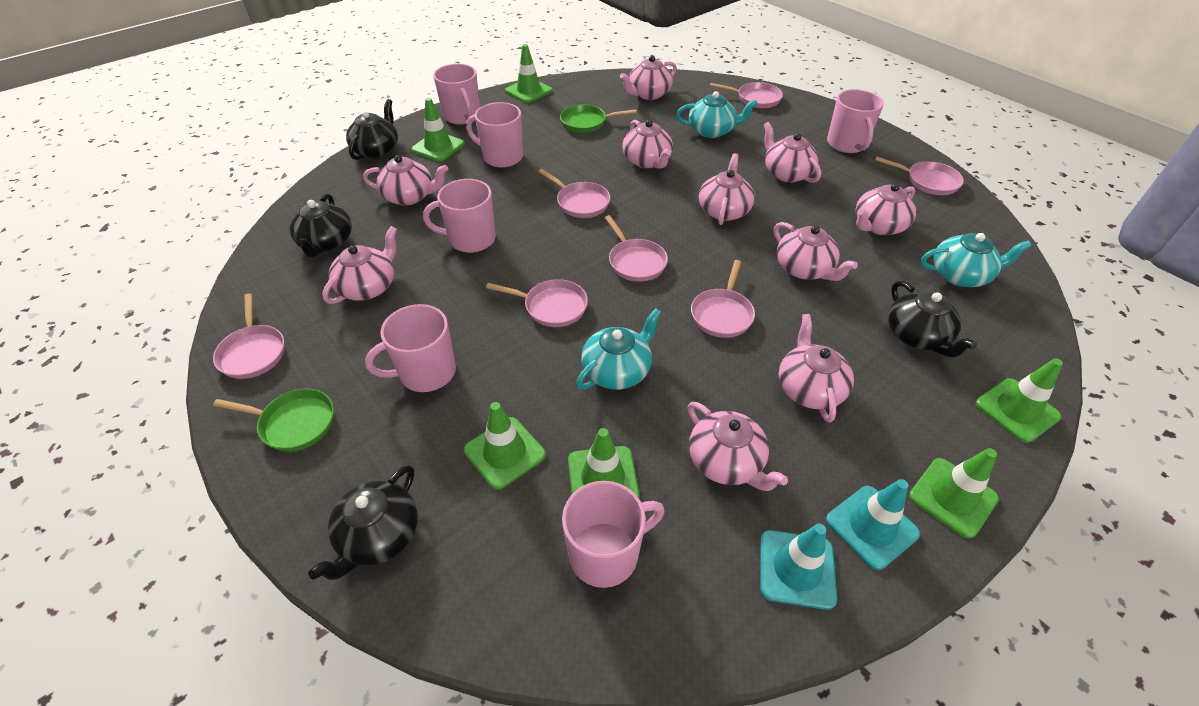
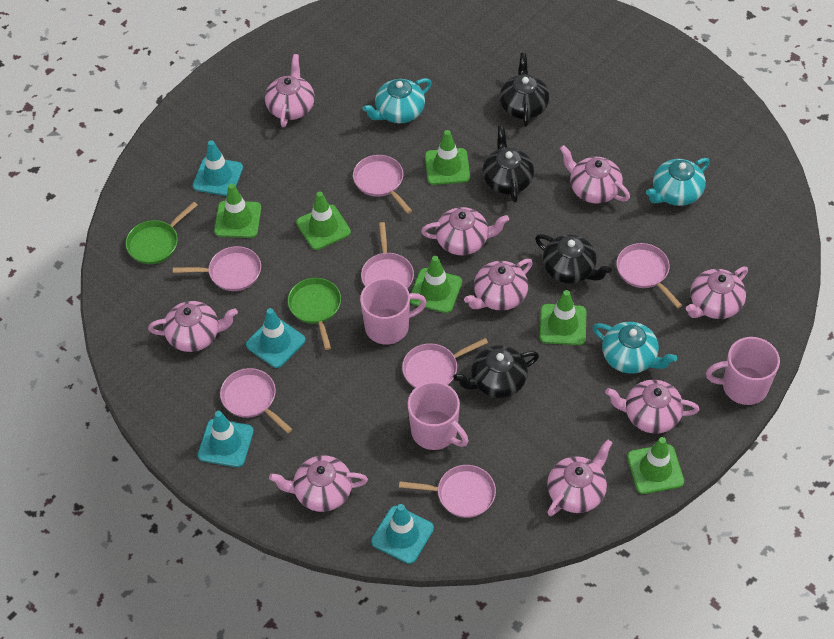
pink mug: 6 -> 3
pink teapot: 10 -> 9
turquoise traffic cone: 2 -> 4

- WORK INSTRUCTION -
All of the listing is to be written out exactly, with the pictures left out.

- PROBLEM SOLUTION -
pink mug: 6 -> 3
pink teapot: 10 -> 9
turquoise traffic cone: 2 -> 4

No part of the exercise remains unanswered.